## [Problem to solve]
The entries below contain pictures. Write out only the lines from the line with "V1: 6V (plus" up to and including the line with "U3: DS1337 -> MCP7940", exactly, without them.

## [Data for analysis]
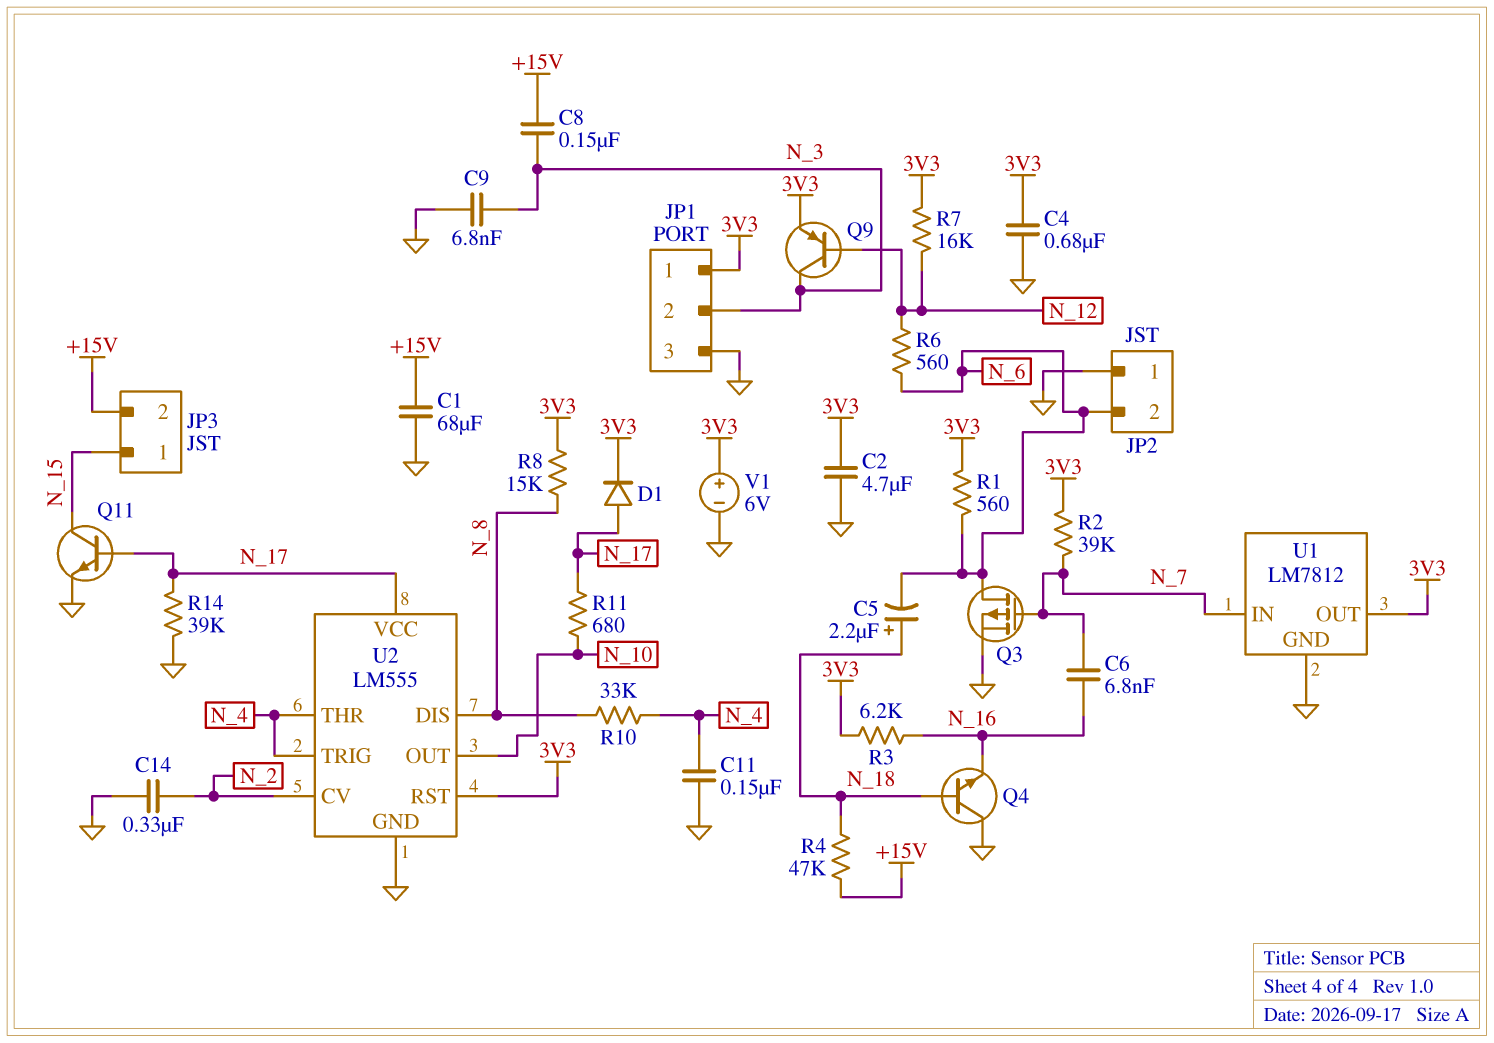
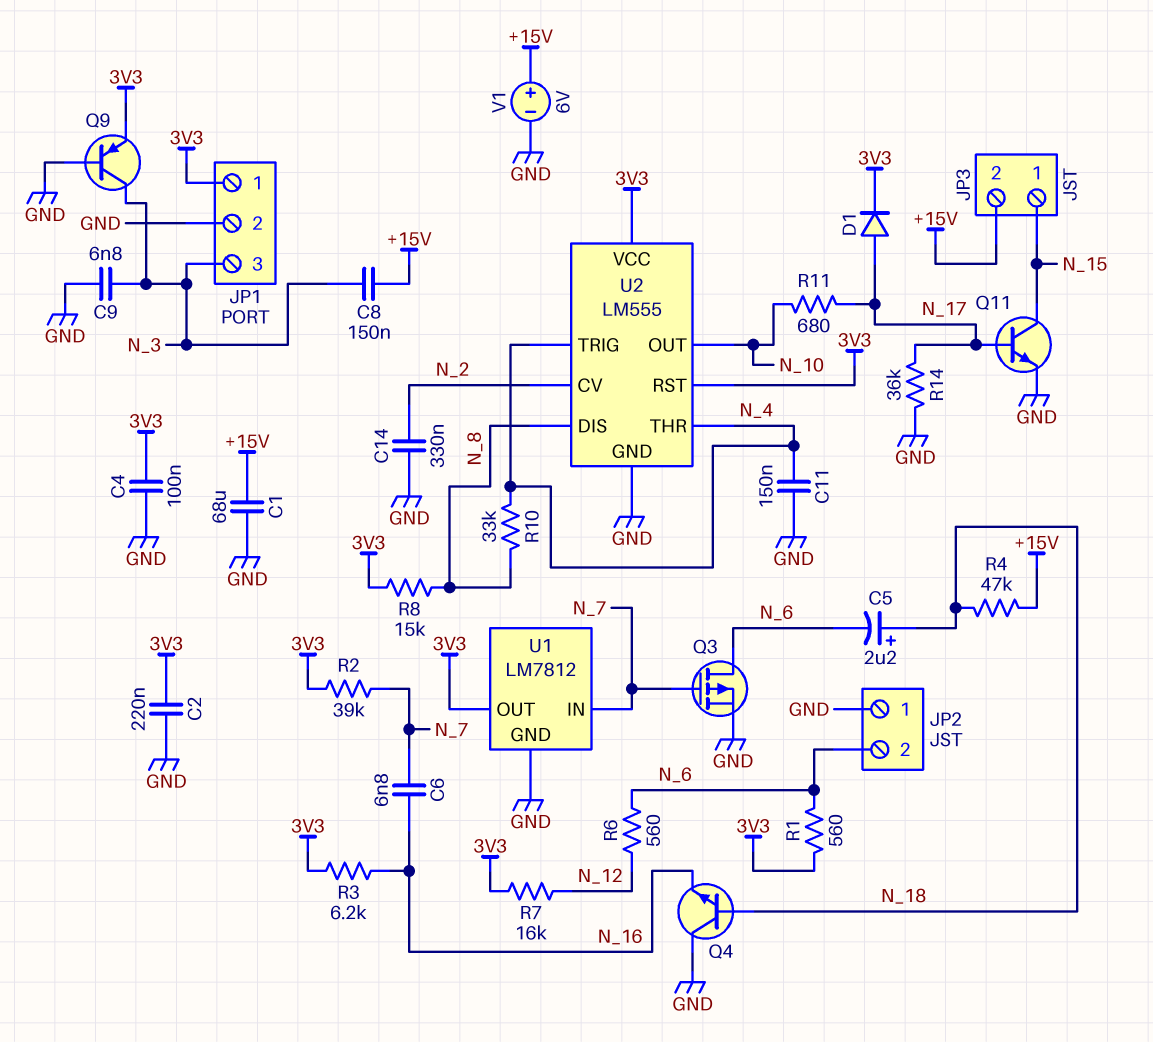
C2: 4.7uF (3V3, GND) -> 220nF (3V3, GND)
C4: 680nF (3V3, GND) -> 100nF (3V3, GND)
JP1 pin 2: N_3 -> GND
JP1 pin 3: GND -> N_3
Q9: PNP (B N_12, C N_3, E 3V3) -> PNP (B GND, C N_3, E 3V3)
R14: 39k (GND, N_17) -> 36k (GND, N_17)
U2 pin VCC: N_17 -> 3V3
V1: 6V (plus 3V3, minus GND) -> 6V (plus +15V, minus GND)

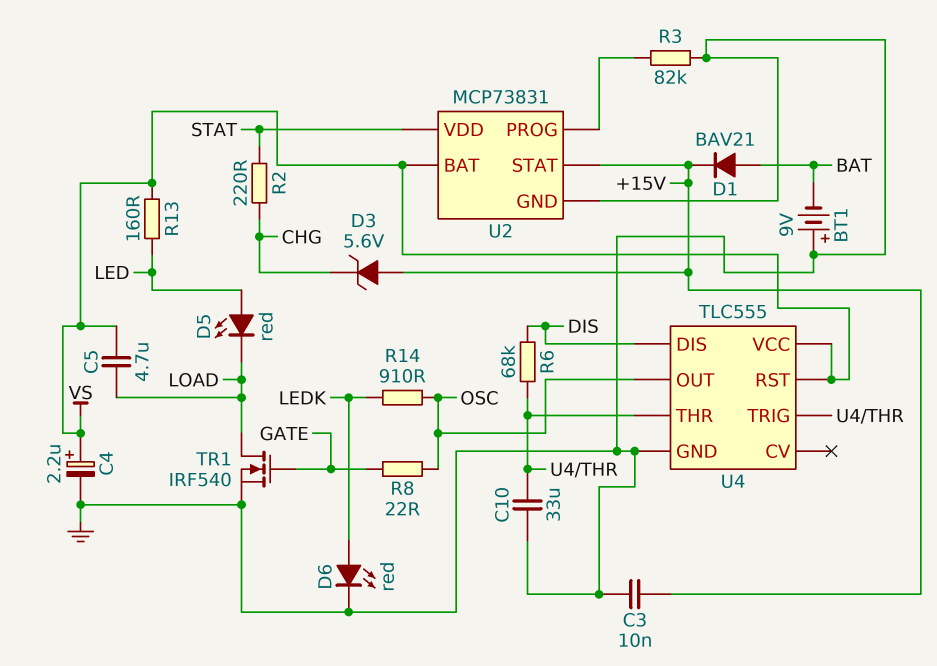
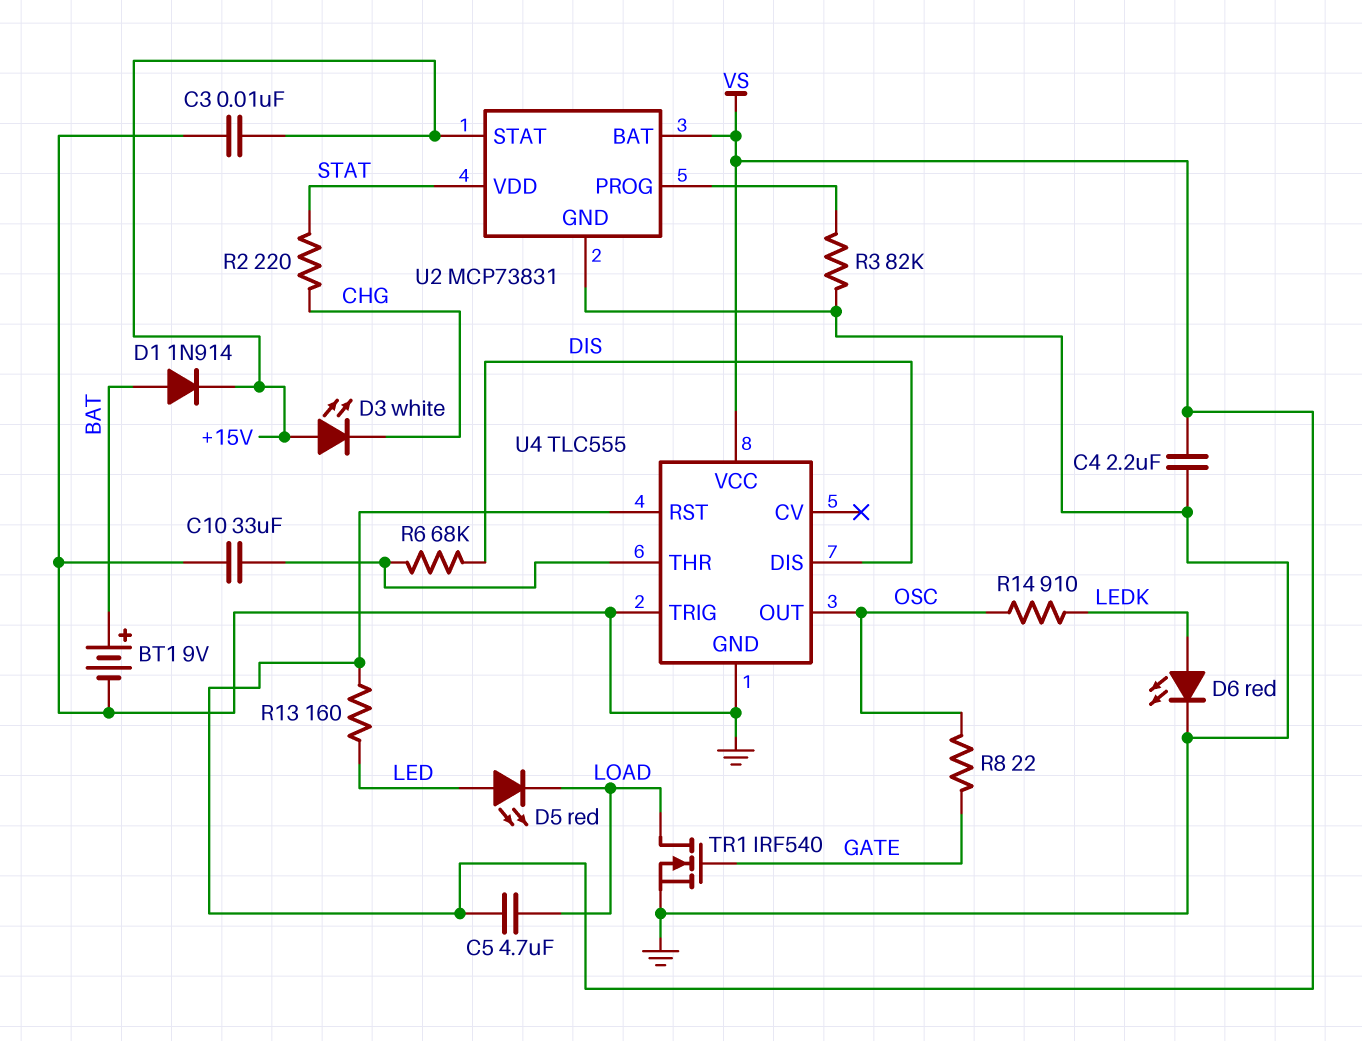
BT1: 9V (plus GND, minus BAT) -> 9V (plus BAT, minus GND)
C4: 2.2uF (plus VS, minus GND) -> 2.2uF (GND, VS)
D1: diode BAV21 (A BAT, K +15V) -> diode 1N914 (A BAT, K +15V)
D3: zener 5.6V (A +15V, K CHG) -> LED white (A +15V, K CHG)
U4 pin TRIG: U4/THR -> GND

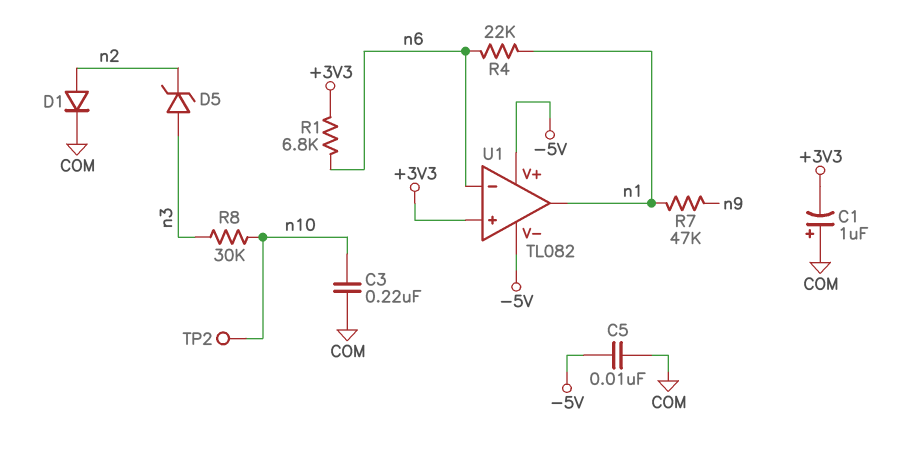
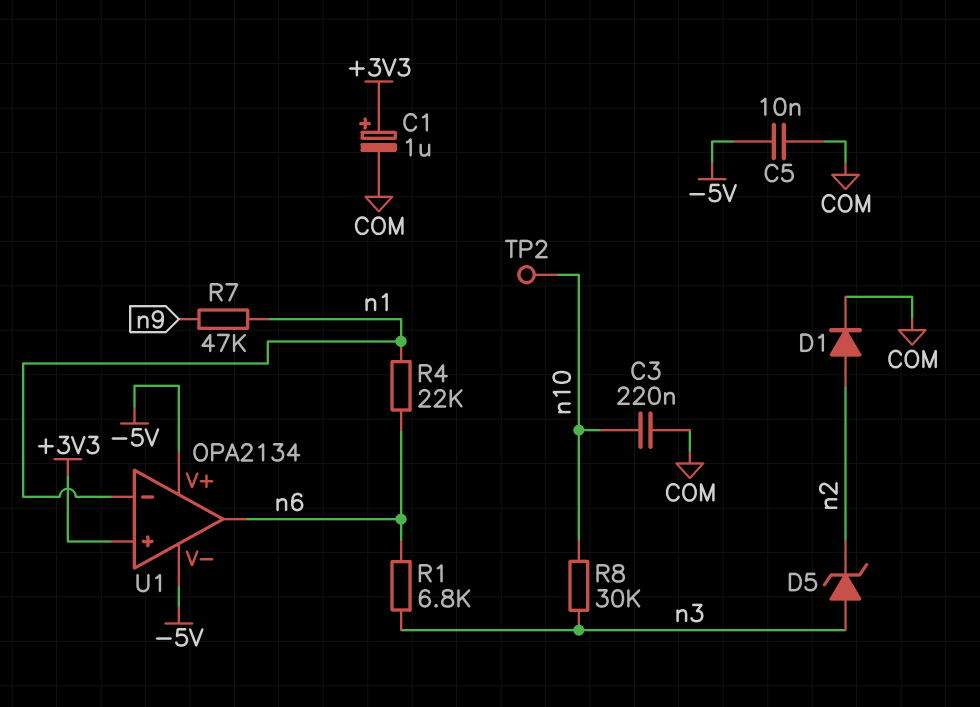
C1: 1uF (plus COM, minus +3V3) -> 1uF (plus +3V3, minus COM)
R1: 6.8k (+3V3, n6) -> 6.8k (n3, n6)
U1: TL082 -> OPA2134
U1 pin in-: n6 -> n1
U1 pin out: n1 -> n6

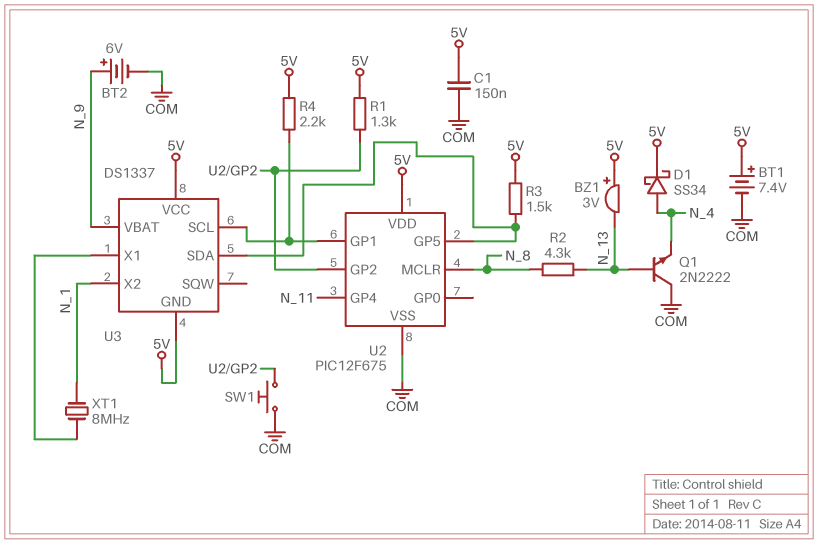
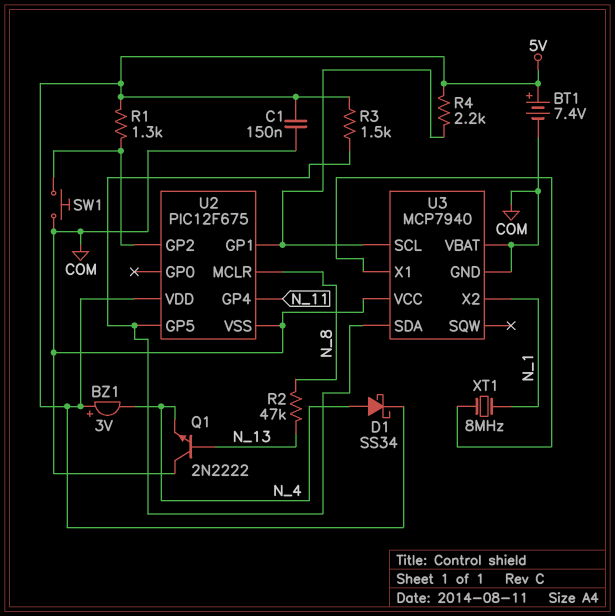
BT2: 6V (plus N_9, minus COM) -> none
BZ1: buzzer 3V (plus 5V, minus N_13) -> buzzer 3V (plus 5V, minus N_4)
R2: 4.3k (N_8, N_13) -> 47k (N_8, N_13)
U3: DS1337 -> MCP7940
U3 pin GND: 5V -> COM
U3 pin VBAT: N_9 -> COM
U3 pin VCC: 5V -> COM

## [Output]
V1: 6V (plus 3V3, minus GND) -> 6V (plus +15V, minus GND)

BT1: 9V (plus GND, minus BAT) -> 9V (plus BAT, minus GND)
C4: 2.2uF (plus VS, minus GND) -> 2.2uF (GND, VS)
D1: diode BAV21 (A BAT, K +15V) -> diode 1N914 (A BAT, K +15V)
D3: zener 5.6V (A +15V, K CHG) -> LED white (A +15V, K CHG)
U4 pin TRIG: U4/THR -> GND

C1: 1uF (plus COM, minus +3V3) -> 1uF (plus +3V3, minus COM)
R1: 6.8k (+3V3, n6) -> 6.8k (n3, n6)
U1: TL082 -> OPA2134
U1 pin in-: n6 -> n1
U1 pin out: n1 -> n6

BT2: 6V (plus N_9, minus COM) -> none
BZ1: buzzer 3V (plus 5V, minus N_13) -> buzzer 3V (plus 5V, minus N_4)
R2: 4.3k (N_8, N_13) -> 47k (N_8, N_13)
U3: DS1337 -> MCP7940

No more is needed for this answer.